*** Opening of Provided records ***

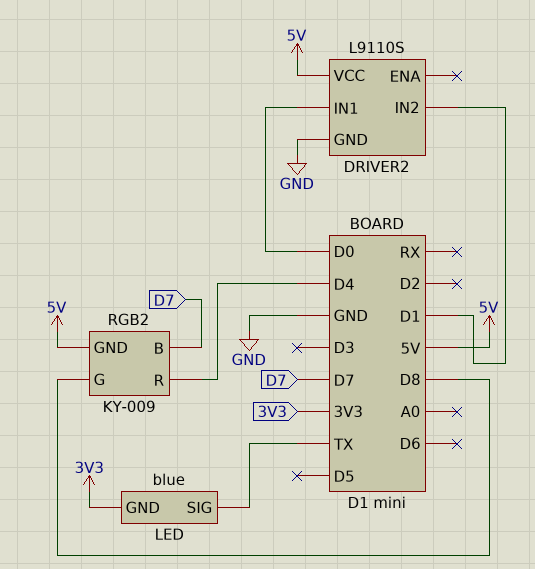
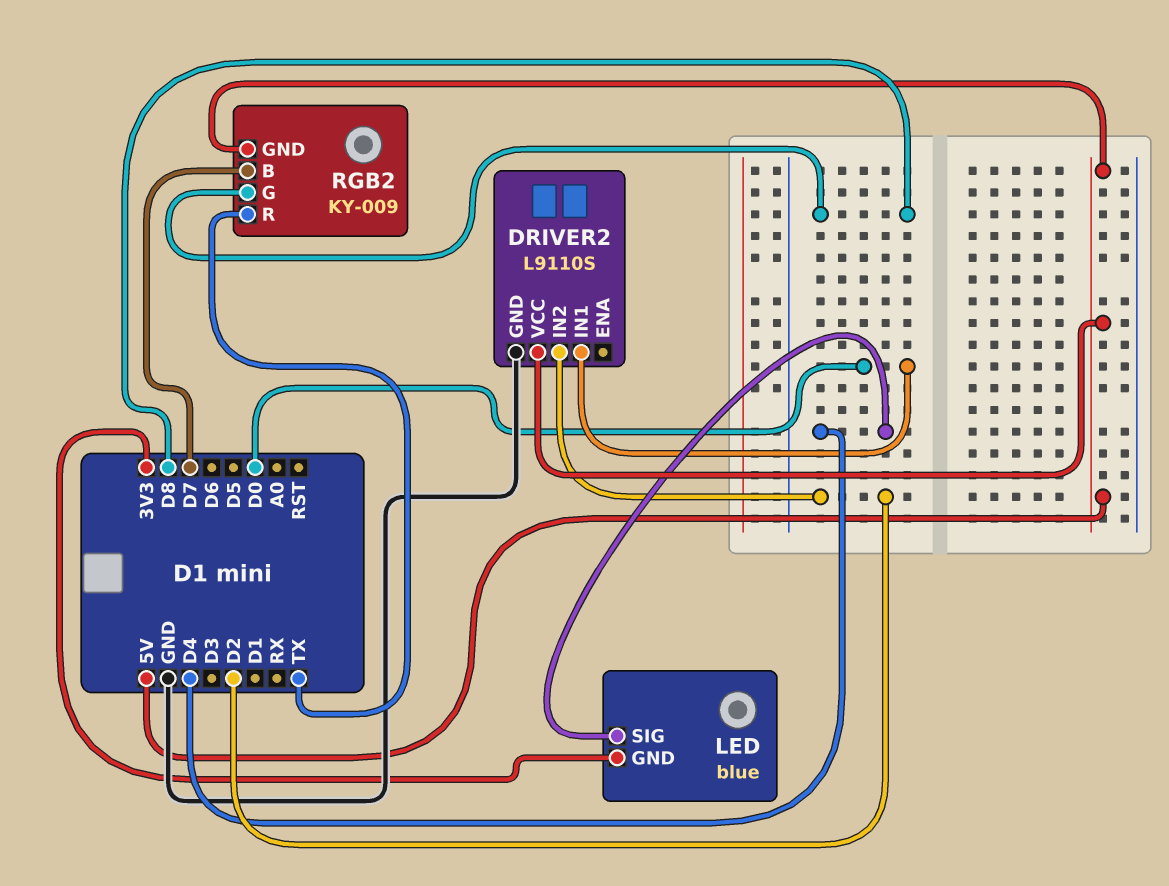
DRIVER2 pin IN2: D1 -> D2
LED pin SIG: TX -> D4
RGB2 pin R: D4 -> TX

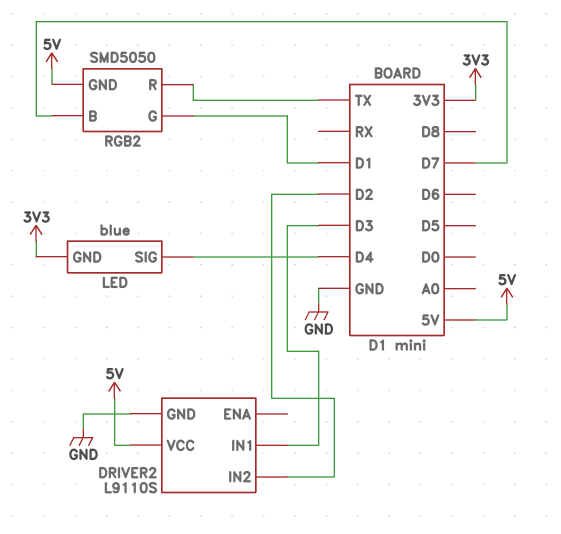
DRIVER2 pin IN1: D0 -> D3
RGB2: KY-009 -> SMD5050
RGB2 pin G: D8 -> D1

*** Close of Provided records ***

▶ _What this task involves_: Write out exactly the lines from the line holding "LED pin SIG: TX -> D4" through the last line of the records above, inclusive, and nothing more. Leave out the pictures.

▶ _Response area_:
LED pin SIG: TX -> D4
RGB2 pin R: D4 -> TX

DRIVER2 pin IN1: D0 -> D3
RGB2: KY-009 -> SMD5050
RGB2 pin G: D8 -> D1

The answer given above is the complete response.